INPUT DATA:

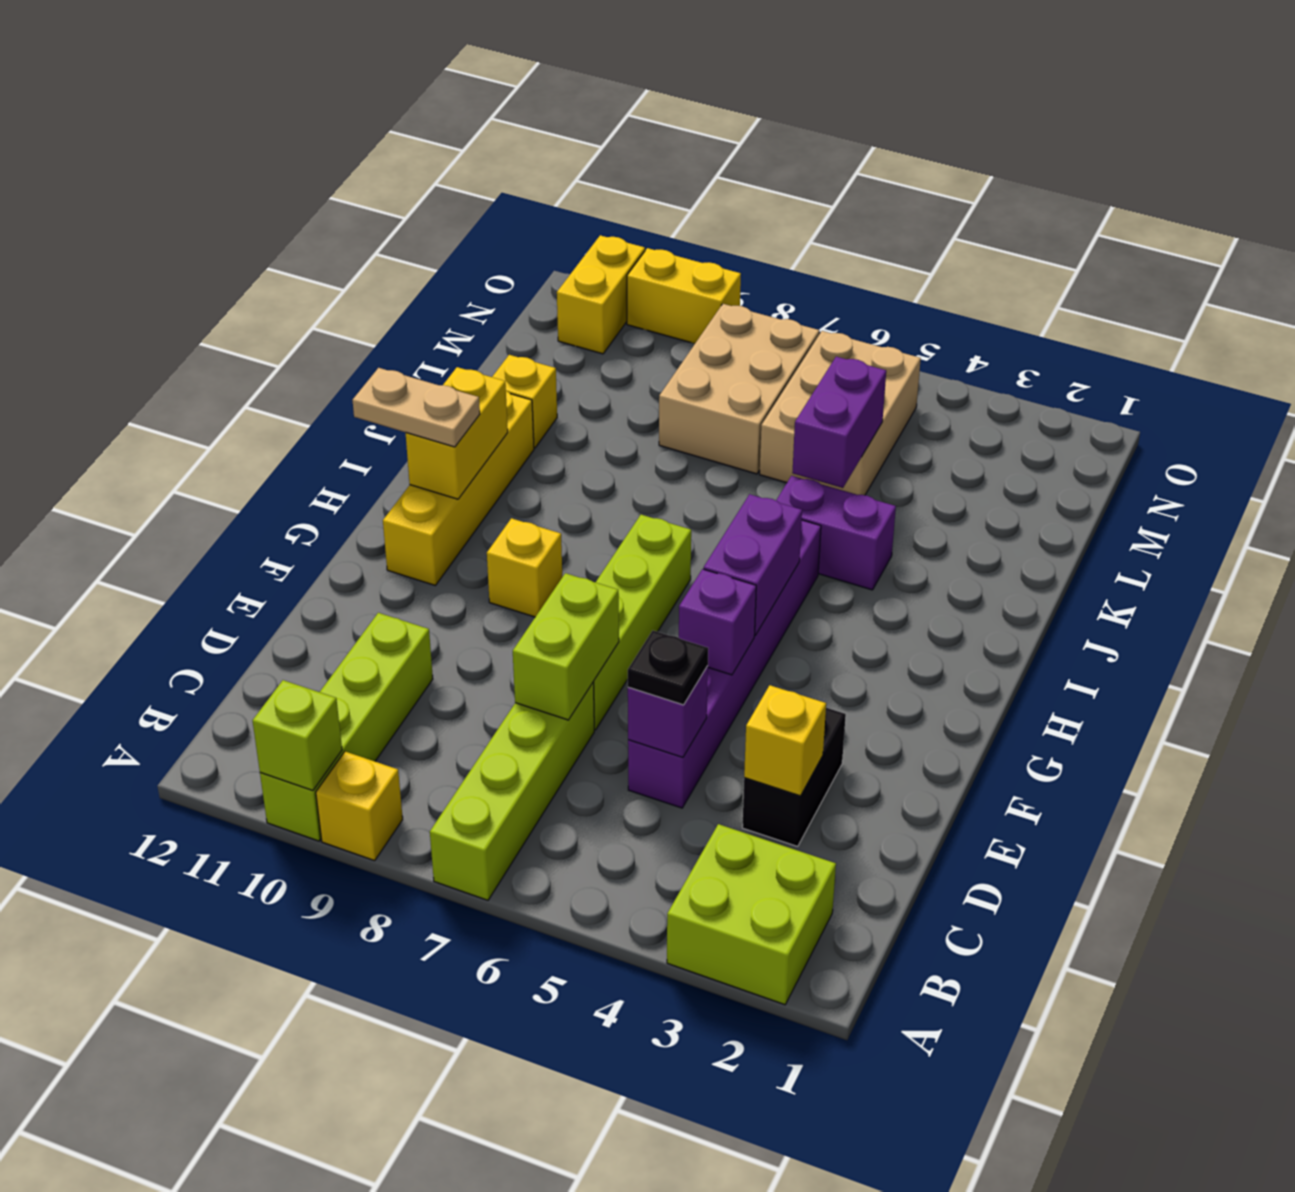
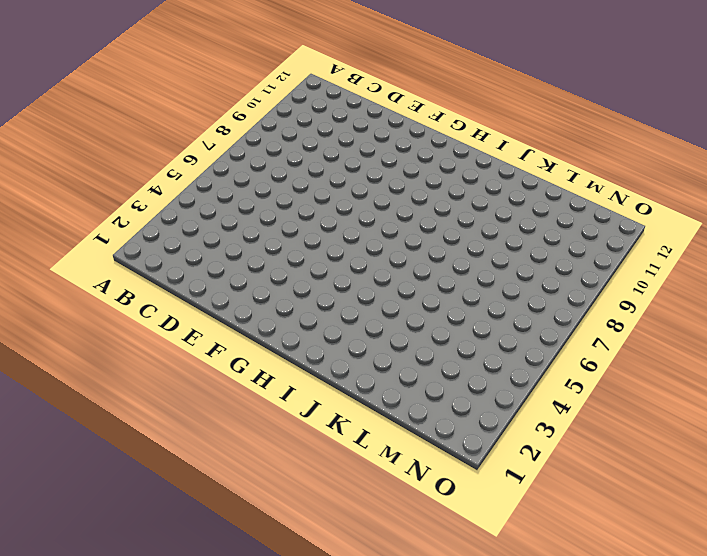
none -> lime brick A2:B3 level 1
none -> lime brick A7:D7 level 1
none -> yellow brick A9 level 1

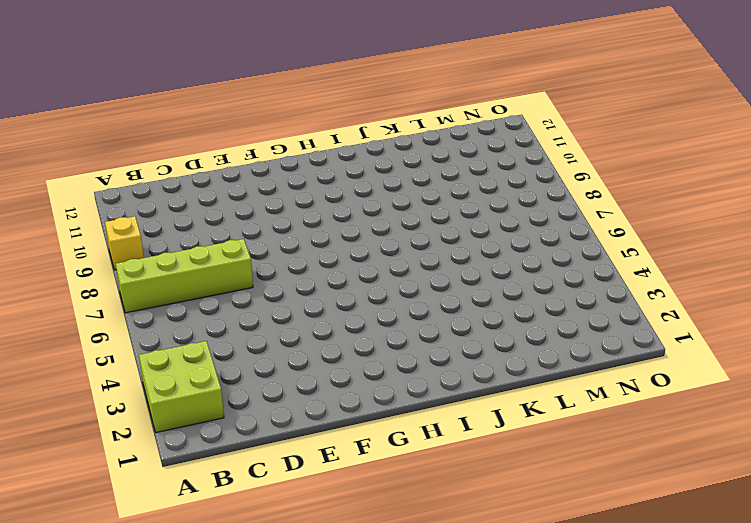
none -> lime brick A10:D10 level 1
none -> black brick D3:E3 level 1
none -> purple brick D5:I5 level 1

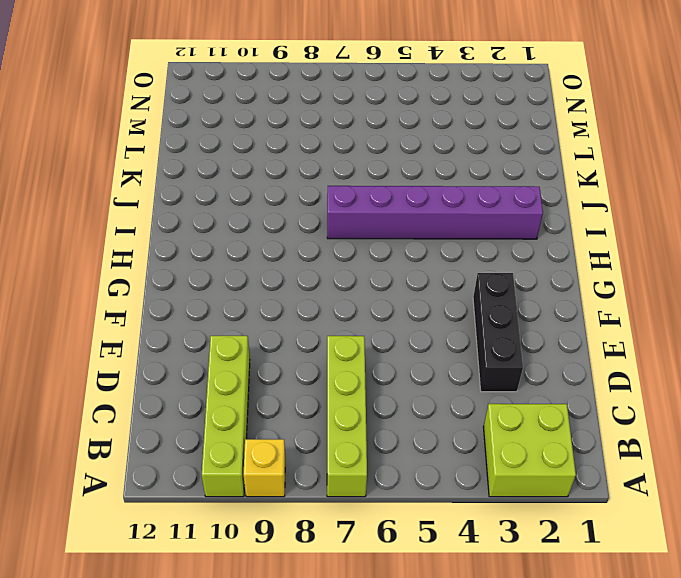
black brick D3:F3 level 1 -> black brick D3:E3 level 1
purple brick I2:I7 level 1 -> purple brick D5:I5 level 1
none -> lime brick E7:H7 level 1
none -> yellow brick G9 level 1
none -> yellow brick G11:J11 level 1

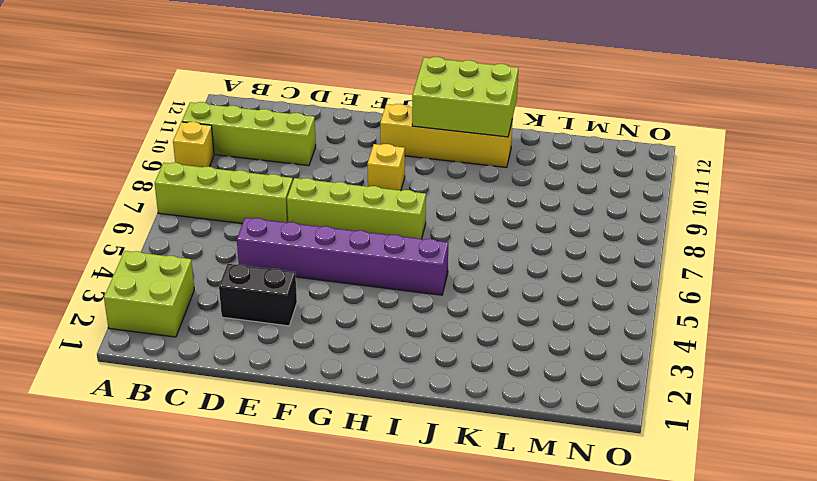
lime brick H11:J12 level 2 -> yellow brick H11:I11 level 2
none -> purple brick J4:J5 level 1
none -> yellow brick K11 level 1
none -> tan brick L5:N6 level 1

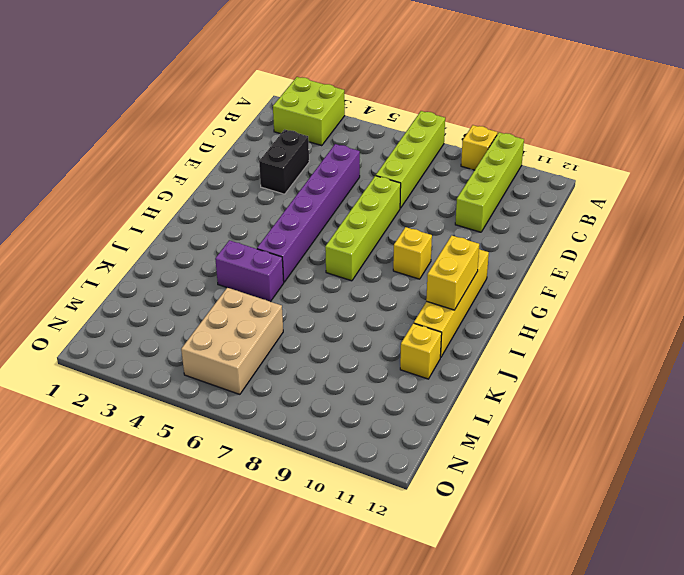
none -> tan brick L7:N8 level 1
none -> yellow brick N11:O11 level 1
none -> yellow brick O9:O10 level 1

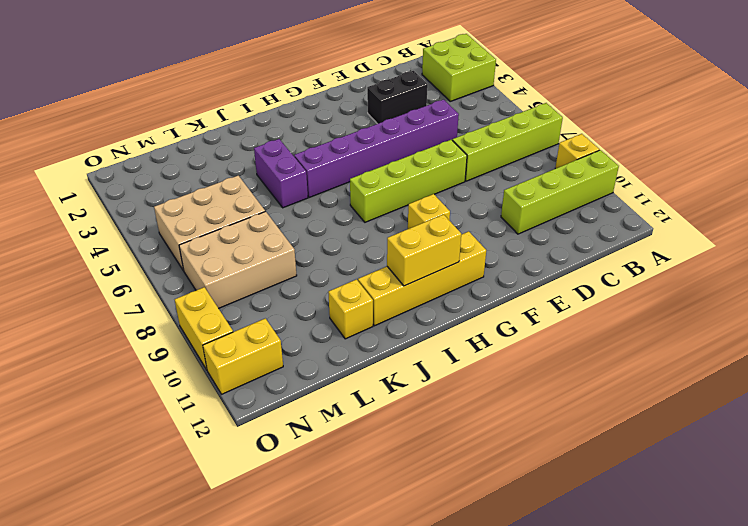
none -> lime brick A10 level 2
none -> yellow brick D3 level 2
none -> purple brick D5 level 2

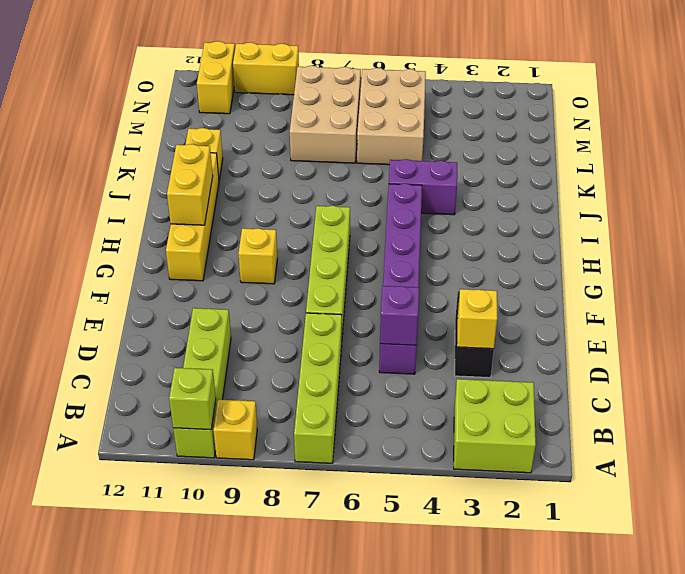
none -> lime brick D7:E7 level 2
none -> purple brick F5 level 2
none -> purple brick G5:H5 level 2

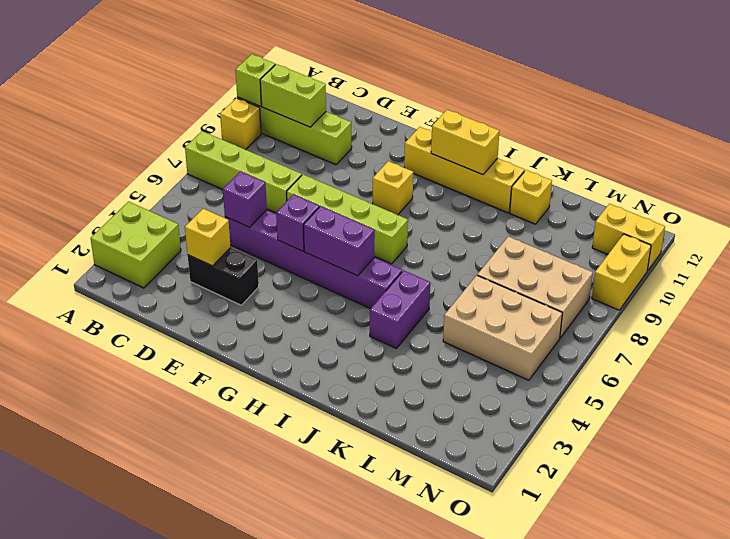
lime brick B10:C10 level 2 -> lime brick D7:E7 level 2
none -> purple brick K5:L5 level 2
none -> black plate D5 level 3
none -> tan plate H11:H12 level 3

TASK TO CARRY OUT: Retype every entry exactly as written, but omit the pictures.

ANSWER BOX:
none -> lime brick A2:B3 level 1
none -> lime brick A7:D7 level 1
none -> yellow brick A9 level 1

none -> lime brick A10:D10 level 1
none -> black brick D3:E3 level 1
none -> purple brick D5:I5 level 1

black brick D3:F3 level 1 -> black brick D3:E3 level 1
purple brick I2:I7 level 1 -> purple brick D5:I5 level 1
none -> lime brick E7:H7 level 1
none -> yellow brick G9 level 1
none -> yellow brick G11:J11 level 1

lime brick H11:J12 level 2 -> yellow brick H11:I11 level 2
none -> purple brick J4:J5 level 1
none -> yellow brick K11 level 1
none -> tan brick L5:N6 level 1

none -> tan brick L7:N8 level 1
none -> yellow brick N11:O11 level 1
none -> yellow brick O9:O10 level 1

none -> lime brick A10 level 2
none -> yellow brick D3 level 2
none -> purple brick D5 level 2

none -> lime brick D7:E7 level 2
none -> purple brick F5 level 2
none -> purple brick G5:H5 level 2

lime brick B10:C10 level 2 -> lime brick D7:E7 level 2
none -> purple brick K5:L5 level 2
none -> black plate D5 level 3
none -> tan plate H11:H12 level 3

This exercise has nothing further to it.